§ **WHAT NEEDS TO BE DONE**: What the task needs is every record repeated exactly, nothing more.

§ **DATA FOR PROCESSING**:
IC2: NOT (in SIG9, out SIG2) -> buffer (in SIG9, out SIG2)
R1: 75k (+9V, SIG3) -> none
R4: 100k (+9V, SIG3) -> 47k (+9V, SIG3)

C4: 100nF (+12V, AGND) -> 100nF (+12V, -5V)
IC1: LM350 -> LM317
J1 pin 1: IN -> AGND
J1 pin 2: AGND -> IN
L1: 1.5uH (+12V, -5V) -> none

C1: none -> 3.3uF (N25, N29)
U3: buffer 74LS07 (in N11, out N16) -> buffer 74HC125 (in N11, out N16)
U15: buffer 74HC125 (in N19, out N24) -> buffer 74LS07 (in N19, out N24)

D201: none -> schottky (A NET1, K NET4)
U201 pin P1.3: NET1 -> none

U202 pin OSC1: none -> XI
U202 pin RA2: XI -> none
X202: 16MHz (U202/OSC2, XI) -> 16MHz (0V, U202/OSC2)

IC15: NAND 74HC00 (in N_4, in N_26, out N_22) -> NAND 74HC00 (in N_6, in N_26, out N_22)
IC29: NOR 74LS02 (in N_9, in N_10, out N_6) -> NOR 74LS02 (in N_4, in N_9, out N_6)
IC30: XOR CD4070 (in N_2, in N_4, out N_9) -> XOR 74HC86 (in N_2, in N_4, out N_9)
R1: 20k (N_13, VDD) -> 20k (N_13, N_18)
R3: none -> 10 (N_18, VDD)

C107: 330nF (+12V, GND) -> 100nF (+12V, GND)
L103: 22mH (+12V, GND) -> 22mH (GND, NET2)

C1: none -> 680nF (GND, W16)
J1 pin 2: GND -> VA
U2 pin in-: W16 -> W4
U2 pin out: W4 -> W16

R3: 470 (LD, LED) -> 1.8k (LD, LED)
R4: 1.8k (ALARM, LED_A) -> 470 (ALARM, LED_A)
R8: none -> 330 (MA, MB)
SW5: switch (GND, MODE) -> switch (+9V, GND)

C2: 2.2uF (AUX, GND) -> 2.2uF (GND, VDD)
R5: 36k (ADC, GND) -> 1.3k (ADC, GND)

§ **YOUR SOLUTION**:
IC2: NOT (in SIG9, out SIG2) -> buffer (in SIG9, out SIG2)
R1: 75k (+9V, SIG3) -> none
R4: 100k (+9V, SIG3) -> 47k (+9V, SIG3)

C4: 100nF (+12V, AGND) -> 100nF (+12V, -5V)
IC1: LM350 -> LM317
J1 pin 1: IN -> AGND
J1 pin 2: AGND -> IN
L1: 1.5uH (+12V, -5V) -> none

C1: none -> 3.3uF (N25, N29)
U3: buffer 74LS07 (in N11, out N16) -> buffer 74HC125 (in N11, out N16)
U15: buffer 74HC125 (in N19, out N24) -> buffer 74LS07 (in N19, out N24)

D201: none -> schottky (A NET1, K NET4)
U201 pin P1.3: NET1 -> none

U202 pin OSC1: none -> XI
U202 pin RA2: XI -> none
X202: 16MHz (U202/OSC2, XI) -> 16MHz (0V, U202/OSC2)

IC15: NAND 74HC00 (in N_4, in N_26, out N_22) -> NAND 74HC00 (in N_6, in N_26, out N_22)
IC29: NOR 74LS02 (in N_9, in N_10, out N_6) -> NOR 74LS02 (in N_4, in N_9, out N_6)
IC30: XOR CD4070 (in N_2, in N_4, out N_9) -> XOR 74HC86 (in N_2, in N_4, out N_9)
R1: 20k (N_13, VDD) -> 20k (N_13, N_18)
R3: none -> 10 (N_18, VDD)

C107: 330nF (+12V, GND) -> 100nF (+12V, GND)
L103: 22mH (+12V, GND) -> 22mH (GND, NET2)

C1: none -> 680nF (GND, W16)
J1 pin 2: GND -> VA
U2 pin in-: W16 -> W4
U2 pin out: W4 -> W16

R3: 470 (LD, LED) -> 1.8k (LD, LED)
R4: 1.8k (ALARM, LED_A) -> 470 (ALARM, LED_A)
R8: none -> 330 (MA, MB)
SW5: switch (GND, MODE) -> switch (+9V, GND)

C2: 2.2uF (AUX, GND) -> 2.2uF (GND, VDD)
R5: 36k (ADC, GND) -> 1.3k (ADC, GND)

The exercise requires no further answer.